# Records supplied
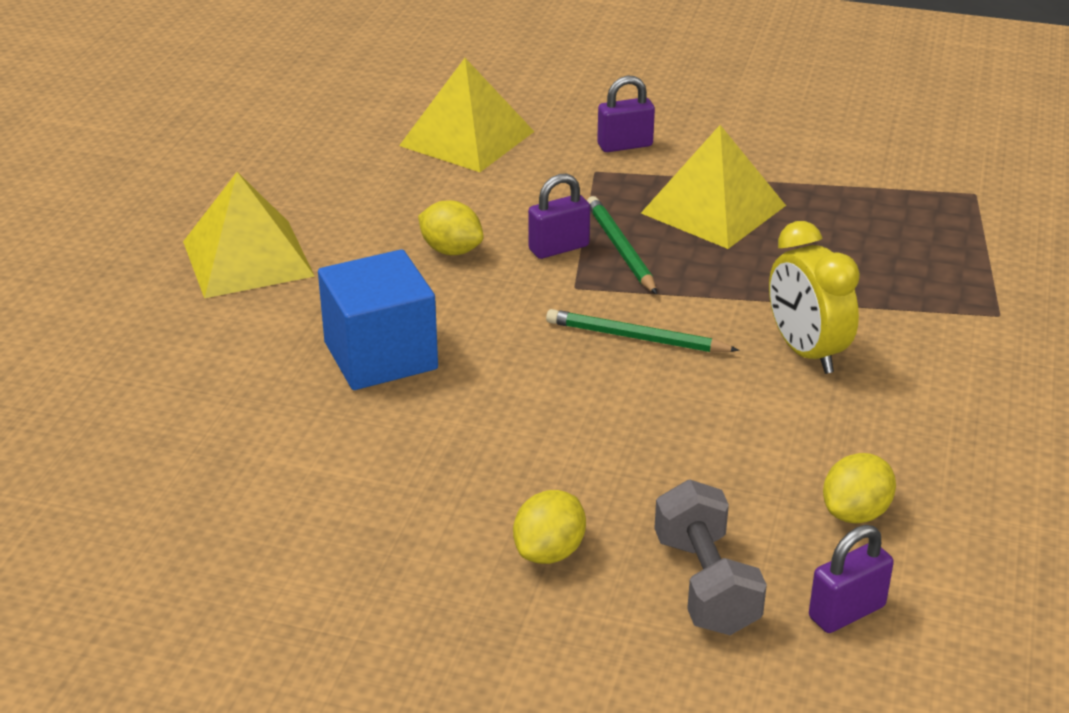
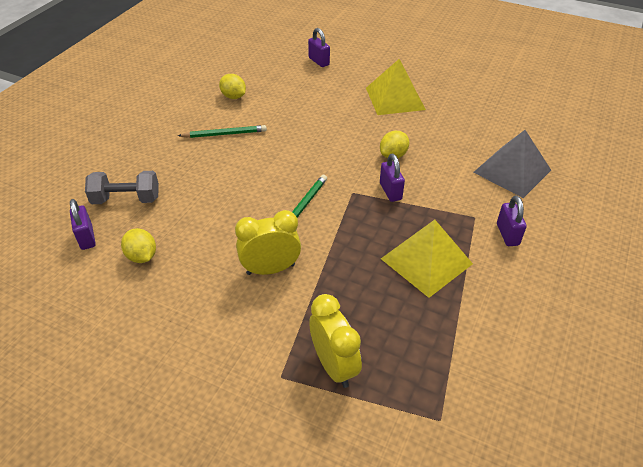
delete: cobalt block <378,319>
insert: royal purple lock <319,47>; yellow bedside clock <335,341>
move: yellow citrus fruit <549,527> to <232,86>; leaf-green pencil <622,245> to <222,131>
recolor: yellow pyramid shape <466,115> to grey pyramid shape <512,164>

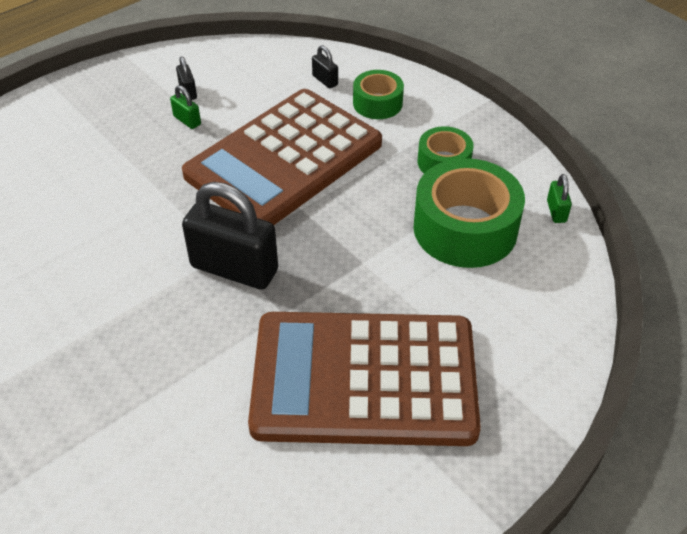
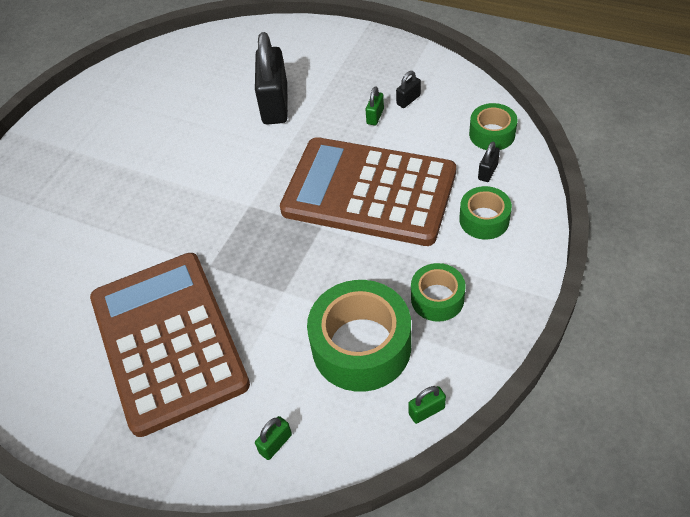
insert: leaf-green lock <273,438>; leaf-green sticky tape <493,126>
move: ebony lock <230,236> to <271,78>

# Your objective
The line that contains "move: yellow citrus" begins the part to retype, and the last line of the records above ends it. Retype both and everything between, exactly, without the pictures.

# The answer
move: yellow citrus fruit <549,527> to <232,86>; leaf-green pencil <622,245> to <222,131>
recolor: yellow pyramid shape <466,115> to grey pyramid shape <512,164>

insert: leaf-green lock <273,438>; leaf-green sticky tape <493,126>
move: ebony lock <230,236> to <271,78>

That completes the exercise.